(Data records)
····················
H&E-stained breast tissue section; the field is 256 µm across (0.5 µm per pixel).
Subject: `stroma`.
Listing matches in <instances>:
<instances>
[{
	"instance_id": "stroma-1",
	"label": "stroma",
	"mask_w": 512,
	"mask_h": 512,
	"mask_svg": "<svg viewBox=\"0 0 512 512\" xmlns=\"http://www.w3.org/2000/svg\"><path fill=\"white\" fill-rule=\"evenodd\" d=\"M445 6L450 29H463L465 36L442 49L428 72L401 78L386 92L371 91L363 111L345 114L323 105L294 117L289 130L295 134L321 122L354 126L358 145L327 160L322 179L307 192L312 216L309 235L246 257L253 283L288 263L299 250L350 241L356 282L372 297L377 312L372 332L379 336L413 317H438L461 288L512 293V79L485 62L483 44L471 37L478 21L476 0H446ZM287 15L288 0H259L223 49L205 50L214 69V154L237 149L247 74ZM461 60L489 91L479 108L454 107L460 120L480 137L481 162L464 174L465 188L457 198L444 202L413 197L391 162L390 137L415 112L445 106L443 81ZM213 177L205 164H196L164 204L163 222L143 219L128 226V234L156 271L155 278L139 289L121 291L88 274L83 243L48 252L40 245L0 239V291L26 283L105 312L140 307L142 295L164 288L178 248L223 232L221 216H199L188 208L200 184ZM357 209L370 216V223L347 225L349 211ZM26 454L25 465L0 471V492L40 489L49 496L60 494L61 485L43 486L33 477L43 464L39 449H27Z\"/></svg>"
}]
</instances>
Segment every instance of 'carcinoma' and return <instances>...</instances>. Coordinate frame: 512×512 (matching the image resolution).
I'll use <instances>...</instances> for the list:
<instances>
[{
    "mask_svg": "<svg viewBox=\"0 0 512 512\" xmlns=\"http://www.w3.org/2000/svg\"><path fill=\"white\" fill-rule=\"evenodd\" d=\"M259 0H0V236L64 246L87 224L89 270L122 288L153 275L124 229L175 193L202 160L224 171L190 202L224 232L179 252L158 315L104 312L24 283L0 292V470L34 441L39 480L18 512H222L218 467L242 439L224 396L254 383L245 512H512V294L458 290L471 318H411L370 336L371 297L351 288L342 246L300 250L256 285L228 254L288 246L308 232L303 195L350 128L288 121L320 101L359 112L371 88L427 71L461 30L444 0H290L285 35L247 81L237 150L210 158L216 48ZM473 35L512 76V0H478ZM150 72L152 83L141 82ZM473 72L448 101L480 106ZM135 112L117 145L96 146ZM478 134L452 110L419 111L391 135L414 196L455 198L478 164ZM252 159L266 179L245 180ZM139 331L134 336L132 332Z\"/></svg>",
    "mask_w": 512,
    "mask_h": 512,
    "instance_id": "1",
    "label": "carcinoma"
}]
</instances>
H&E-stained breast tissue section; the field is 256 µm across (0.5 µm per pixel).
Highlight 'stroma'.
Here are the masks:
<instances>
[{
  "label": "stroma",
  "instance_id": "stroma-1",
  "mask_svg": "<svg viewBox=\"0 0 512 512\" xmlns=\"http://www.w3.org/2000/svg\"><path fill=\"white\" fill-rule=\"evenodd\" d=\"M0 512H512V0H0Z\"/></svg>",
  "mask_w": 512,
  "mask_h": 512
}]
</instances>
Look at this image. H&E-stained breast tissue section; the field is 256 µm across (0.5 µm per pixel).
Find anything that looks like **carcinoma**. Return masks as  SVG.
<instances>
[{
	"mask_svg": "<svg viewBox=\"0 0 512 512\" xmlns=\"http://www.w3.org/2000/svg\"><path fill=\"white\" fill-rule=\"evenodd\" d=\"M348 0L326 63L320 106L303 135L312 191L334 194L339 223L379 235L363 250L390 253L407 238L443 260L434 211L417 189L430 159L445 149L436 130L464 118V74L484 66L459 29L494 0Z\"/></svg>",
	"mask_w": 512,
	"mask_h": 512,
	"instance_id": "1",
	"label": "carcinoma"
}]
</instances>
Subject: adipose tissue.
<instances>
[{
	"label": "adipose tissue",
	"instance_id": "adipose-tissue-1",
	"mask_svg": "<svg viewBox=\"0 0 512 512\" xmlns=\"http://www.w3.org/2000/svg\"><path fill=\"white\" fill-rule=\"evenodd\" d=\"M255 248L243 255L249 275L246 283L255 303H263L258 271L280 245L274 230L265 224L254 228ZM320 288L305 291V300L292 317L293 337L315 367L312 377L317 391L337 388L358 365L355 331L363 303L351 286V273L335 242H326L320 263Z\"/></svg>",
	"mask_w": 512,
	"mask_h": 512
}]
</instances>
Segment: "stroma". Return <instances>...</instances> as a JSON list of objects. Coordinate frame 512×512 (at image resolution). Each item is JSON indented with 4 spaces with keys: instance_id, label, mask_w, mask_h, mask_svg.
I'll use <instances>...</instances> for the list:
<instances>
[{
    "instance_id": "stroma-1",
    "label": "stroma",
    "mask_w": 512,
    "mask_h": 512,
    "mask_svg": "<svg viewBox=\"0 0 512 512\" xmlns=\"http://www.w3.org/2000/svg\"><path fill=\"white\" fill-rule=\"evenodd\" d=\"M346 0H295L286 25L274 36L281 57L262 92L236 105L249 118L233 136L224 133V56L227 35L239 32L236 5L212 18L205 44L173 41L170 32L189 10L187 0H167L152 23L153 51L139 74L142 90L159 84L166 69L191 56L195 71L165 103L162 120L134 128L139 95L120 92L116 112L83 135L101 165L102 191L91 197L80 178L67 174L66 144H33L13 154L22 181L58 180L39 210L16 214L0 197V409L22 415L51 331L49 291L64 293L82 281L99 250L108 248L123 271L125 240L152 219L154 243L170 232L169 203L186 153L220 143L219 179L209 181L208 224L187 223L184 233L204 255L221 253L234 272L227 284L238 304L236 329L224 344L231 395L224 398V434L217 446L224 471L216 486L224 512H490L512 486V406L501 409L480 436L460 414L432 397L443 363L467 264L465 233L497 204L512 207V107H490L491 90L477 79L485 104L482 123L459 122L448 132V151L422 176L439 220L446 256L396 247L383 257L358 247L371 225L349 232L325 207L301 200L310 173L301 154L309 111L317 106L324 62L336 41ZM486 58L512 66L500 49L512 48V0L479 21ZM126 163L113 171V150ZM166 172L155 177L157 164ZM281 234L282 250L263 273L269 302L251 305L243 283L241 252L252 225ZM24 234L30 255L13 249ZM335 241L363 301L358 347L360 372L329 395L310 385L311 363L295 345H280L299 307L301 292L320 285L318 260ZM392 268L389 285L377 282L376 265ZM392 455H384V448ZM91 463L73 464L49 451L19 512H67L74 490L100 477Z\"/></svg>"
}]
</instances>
····················
◆ **Task details**: Reproduce all the records precisely.

◆ **Expected answer**:
H&E-stained breast tissue section; the field is 256 µm across (0.5 µm per pixel).
Subject: `stroma`.
Listing matches in <instances>:
<instances>
[{
	"instance_id": "stroma-1",
	"label": "stroma",
	"mask_w": 512,
	"mask_h": 512,
	"mask_svg": "<svg viewBox=\"0 0 512 512\" xmlns=\"http://www.w3.org/2000/svg\"><path fill=\"white\" fill-rule=\"evenodd\" d=\"M445 6L450 29H463L465 36L442 49L428 72L401 78L386 92L371 91L363 111L345 114L323 105L294 117L289 130L295 134L321 122L354 126L358 145L327 160L322 179L307 192L312 216L309 235L246 257L253 283L288 263L299 250L350 241L356 282L372 297L377 312L372 332L379 336L413 317H438L461 288L512 293V79L485 62L483 44L471 37L478 21L476 0H446ZM287 15L288 0H259L223 49L205 50L214 69V154L237 149L247 74ZM461 60L489 91L479 108L454 107L460 120L480 137L481 162L464 174L465 188L457 198L444 202L413 197L391 162L390 137L415 112L445 106L443 81ZM213 177L205 164H196L164 204L163 222L143 219L128 226V234L156 271L155 278L139 289L121 291L88 274L83 243L48 252L40 245L0 239V291L26 283L105 312L140 307L142 295L164 288L178 248L223 232L221 216H199L188 208L200 184ZM357 209L370 216V223L347 225L349 211ZM26 454L25 465L0 471V492L40 489L49 496L60 494L61 485L43 486L33 477L43 464L39 449H27Z\"/></svg>"
}]
</instances>
Segment every instance of 'carcinoma' and return <instances>...</instances>. Coordinate frame: 512×512 (matching the image resolution).
I'll use <instances>...</instances> for the list:
<instances>
[{
    "mask_svg": "<svg viewBox=\"0 0 512 512\" xmlns=\"http://www.w3.org/2000/svg\"><path fill=\"white\" fill-rule=\"evenodd\" d=\"M259 0H0V236L64 246L87 224L89 270L122 288L153 275L124 229L175 193L202 160L224 171L190 202L224 232L179 252L158 315L104 312L24 283L0 292V470L34 441L39 480L18 512H222L218 467L242 439L224 396L254 383L245 512H512V294L458 290L471 318H411L370 336L371 297L351 288L342 246L300 250L256 285L228 254L288 246L308 232L303 195L350 128L288 121L320 101L359 112L371 88L427 71L461 30L444 0H290L285 35L247 81L237 150L210 158L216 48ZM473 35L512 76V0H478ZM150 72L152 83L141 82ZM473 72L448 101L480 106ZM135 112L117 145L96 146ZM478 134L452 110L419 111L391 135L414 196L455 198L478 164ZM252 159L266 179L245 180ZM139 331L134 336L132 332Z\"/></svg>",
    "mask_w": 512,
    "mask_h": 512,
    "instance_id": "1",
    "label": "carcinoma"
}]
</instances>
H&E-stained breast tissue section; the field is 256 µm across (0.5 µm per pixel).
Highlight 'stroma'.
Here are the masks:
<instances>
[{
  "label": "stroma",
  "instance_id": "stroma-1",
  "mask_svg": "<svg viewBox=\"0 0 512 512\" xmlns=\"http://www.w3.org/2000/svg\"><path fill=\"white\" fill-rule=\"evenodd\" d=\"M0 512H512V0H0Z\"/></svg>",
  "mask_w": 512,
  "mask_h": 512
}]
</instances>
Look at this image. H&E-stained breast tissue section; the field is 256 µm across (0.5 µm per pixel).
Find anything that looks like **carcinoma**. Return masks as  SVG.
<instances>
[{
	"mask_svg": "<svg viewBox=\"0 0 512 512\" xmlns=\"http://www.w3.org/2000/svg\"><path fill=\"white\" fill-rule=\"evenodd\" d=\"M348 0L326 63L320 106L303 135L312 191L334 194L339 223L379 235L363 250L390 253L407 238L443 260L434 211L417 189L430 159L445 149L436 130L464 118V74L484 66L459 29L494 0Z\"/></svg>",
	"mask_w": 512,
	"mask_h": 512,
	"instance_id": "1",
	"label": "carcinoma"
}]
</instances>
Subject: adipose tissue.
<instances>
[{
	"label": "adipose tissue",
	"instance_id": "adipose-tissue-1",
	"mask_svg": "<svg viewBox=\"0 0 512 512\" xmlns=\"http://www.w3.org/2000/svg\"><path fill=\"white\" fill-rule=\"evenodd\" d=\"M255 248L243 255L249 275L246 283L255 303H263L258 271L280 245L274 230L265 224L254 228ZM320 288L305 291V300L292 317L293 337L315 367L312 377L317 391L337 388L358 365L355 331L363 303L351 286V273L335 242H326L320 263Z\"/></svg>",
	"mask_w": 512,
	"mask_h": 512
}]
</instances>
Segment: "stroma". Return <instances>...</instances> as a JSON list of objects. Coordinate frame 512×512 (at image resolution). Each item is JSON indented with 4 spaces with keys: instance_id, label, mask_w, mask_h, mask_svg.
I'll use <instances>...</instances> for the list:
<instances>
[{
    "instance_id": "stroma-1",
    "label": "stroma",
    "mask_w": 512,
    "mask_h": 512,
    "mask_svg": "<svg viewBox=\"0 0 512 512\" xmlns=\"http://www.w3.org/2000/svg\"><path fill=\"white\" fill-rule=\"evenodd\" d=\"M346 0H295L286 25L274 36L281 57L262 92L236 105L249 118L233 136L224 133V56L227 35L239 32L236 5L212 18L205 44L173 41L170 32L189 10L187 0H167L152 23L153 51L139 74L142 90L159 84L166 69L191 56L195 71L165 103L162 120L134 128L139 95L120 92L116 112L83 135L101 165L102 191L91 197L80 178L67 174L66 144H33L13 154L22 181L58 180L39 210L16 214L0 197V409L22 415L51 331L49 291L64 293L82 281L99 250L108 248L123 271L125 240L152 219L154 243L170 232L169 203L186 153L220 143L219 179L209 181L208 224L187 223L184 233L204 255L221 253L234 272L227 284L238 304L236 329L224 344L231 395L224 398V434L217 446L224 471L216 486L224 512H490L512 486V406L501 409L480 436L460 414L432 397L443 363L467 264L465 233L497 204L512 207V107H490L491 90L477 79L485 104L482 123L459 122L448 132V151L422 176L439 220L446 256L396 247L383 257L358 247L371 225L349 232L325 207L301 200L310 173L301 154L309 111L317 106L324 62L336 41ZM486 58L512 66L500 49L512 48V0L479 21ZM126 163L113 171V150ZM166 172L155 177L157 164ZM281 234L282 250L263 273L269 302L251 305L243 283L241 252L252 225ZM24 234L30 255L13 249ZM335 241L363 301L358 347L360 372L329 395L310 385L311 363L295 345H280L299 307L301 292L320 285L318 260ZM392 268L389 285L377 282L376 265ZM392 455H384V448ZM91 463L73 464L49 451L19 512H67L74 490L100 477Z\"/></svg>"
}]
</instances>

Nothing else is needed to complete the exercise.